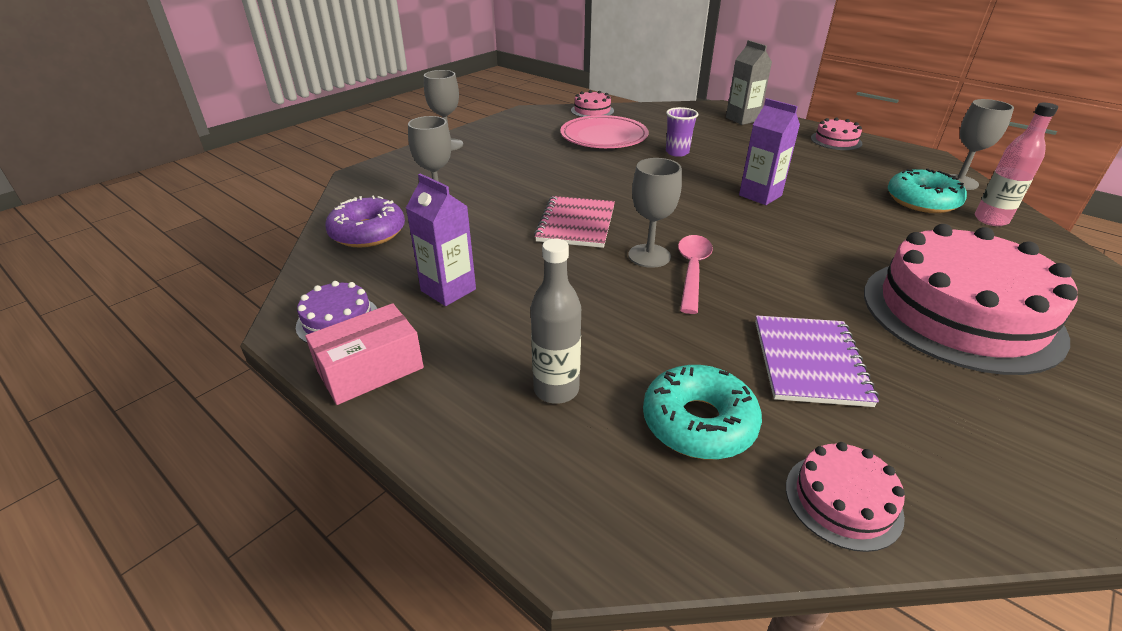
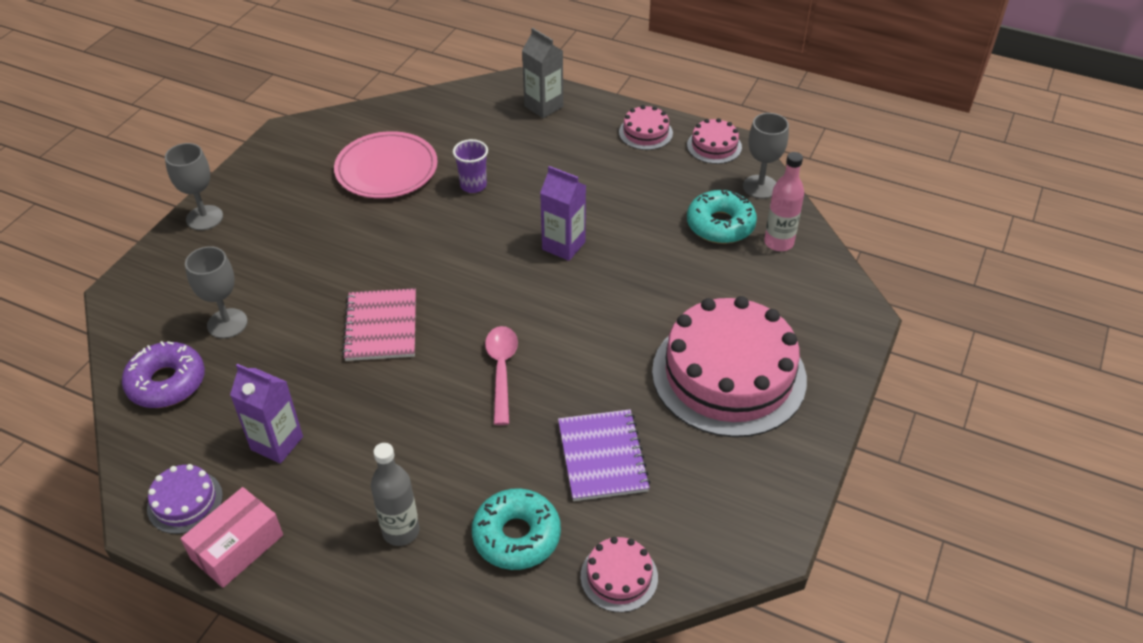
camera: 15 degrees left, 10 degrees up
(592, 110) = (364, 117): pink cake -> pink cake (714, 146)
(649, 256) = (459, 358): grey goblet -> none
◆ ◆ ◆
Leave the images out and transcribe the rest of the material exactly.

§ **Worked solution**:
camera: 15 degrees left, 10 degrees up
(592, 110) = (364, 117): pink cake -> pink cake (714, 146)
(649, 256) = (459, 358): grey goblet -> none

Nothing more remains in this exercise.